About this task |
Look through the data below for the line with "# camera: 40 degrees right, 0 degrees up", and transcribe it exactly together with each line after it up to and including the line with "size,anillo/azul,(440 280),,(388 113),x0.51". Give nothing else.

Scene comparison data
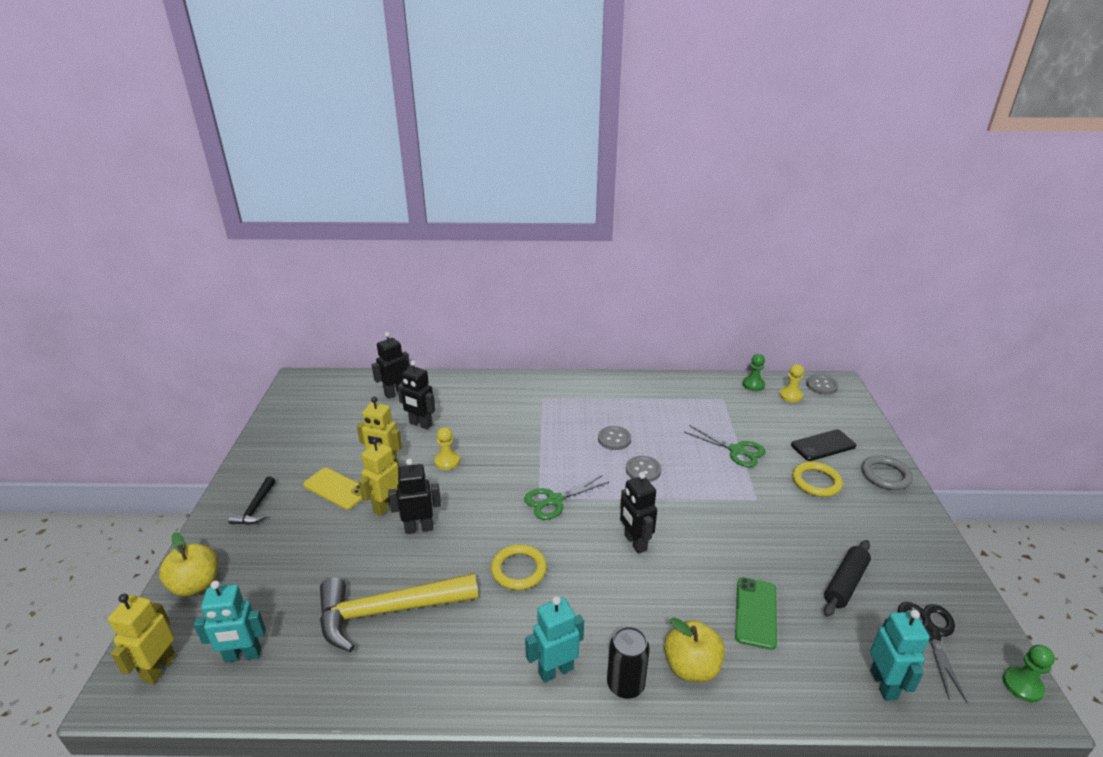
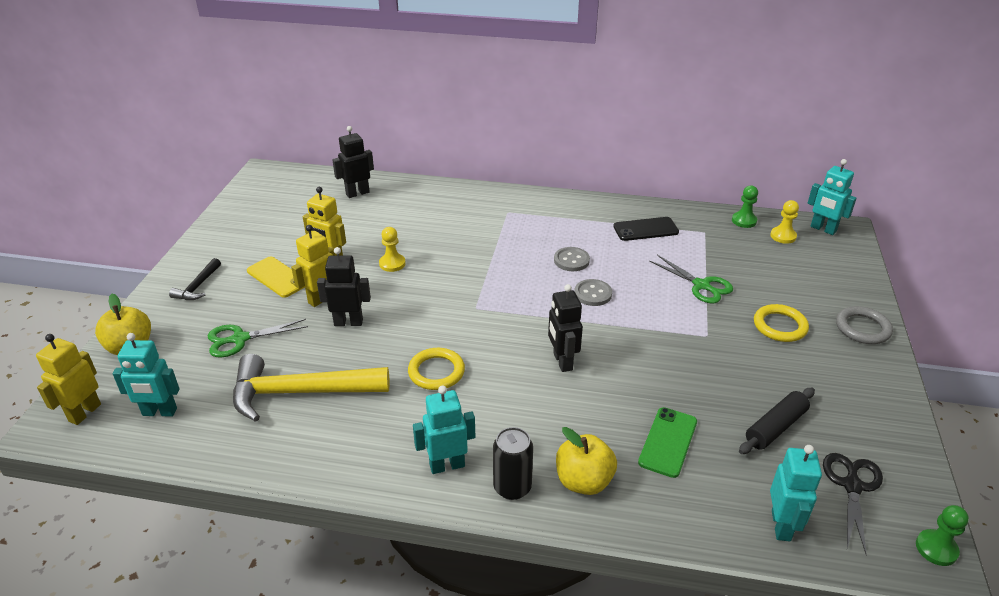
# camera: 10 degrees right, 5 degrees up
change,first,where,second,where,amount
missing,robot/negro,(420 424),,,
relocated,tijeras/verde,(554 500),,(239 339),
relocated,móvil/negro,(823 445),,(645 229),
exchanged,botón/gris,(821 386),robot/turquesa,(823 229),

* * *

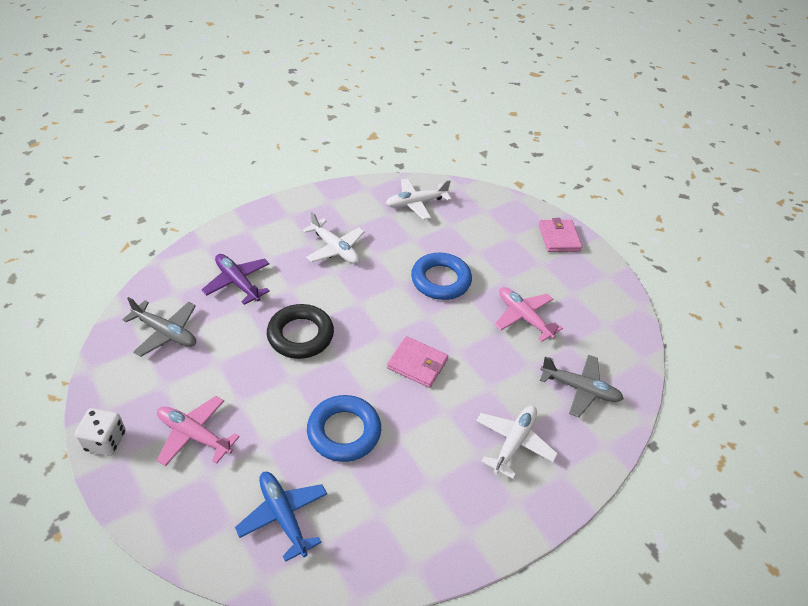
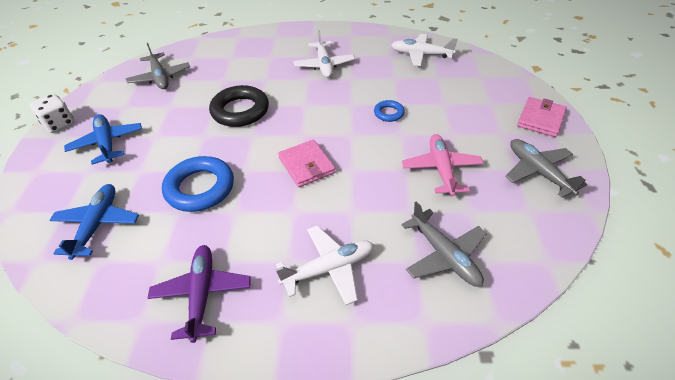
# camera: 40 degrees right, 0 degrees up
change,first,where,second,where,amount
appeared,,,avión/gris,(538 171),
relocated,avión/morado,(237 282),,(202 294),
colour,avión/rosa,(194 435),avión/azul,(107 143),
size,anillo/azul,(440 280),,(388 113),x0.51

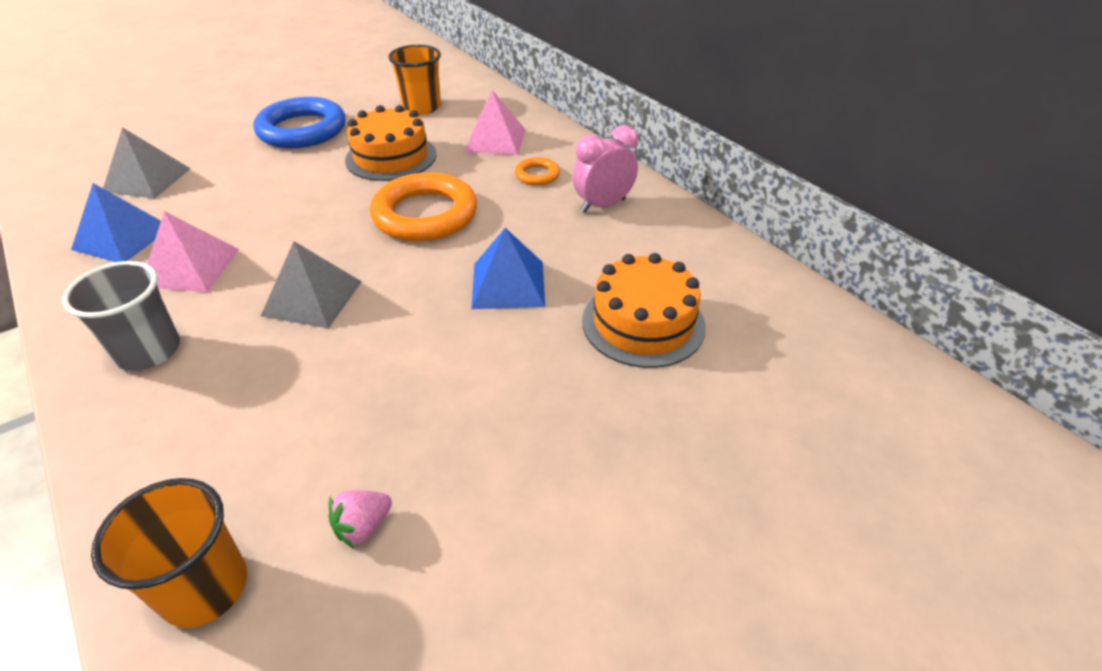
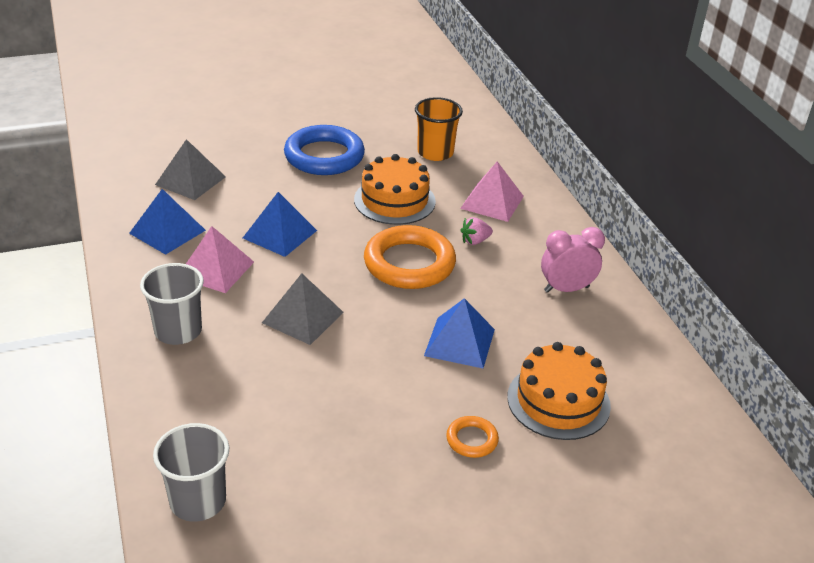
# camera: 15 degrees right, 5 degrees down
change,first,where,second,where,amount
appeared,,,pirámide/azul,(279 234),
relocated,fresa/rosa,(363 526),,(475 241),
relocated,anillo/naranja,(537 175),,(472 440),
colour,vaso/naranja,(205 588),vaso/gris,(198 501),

Solution below |
# camera: 40 degrees right, 0 degrees up
change,first,where,second,where,amount
appeared,,,avión/gris,(538 171),
relocated,avión/morado,(237 282),,(202 294),
colour,avión/rosa,(194 435),avión/azul,(107 143),
size,anillo/azul,(440 280),,(388 113),x0.51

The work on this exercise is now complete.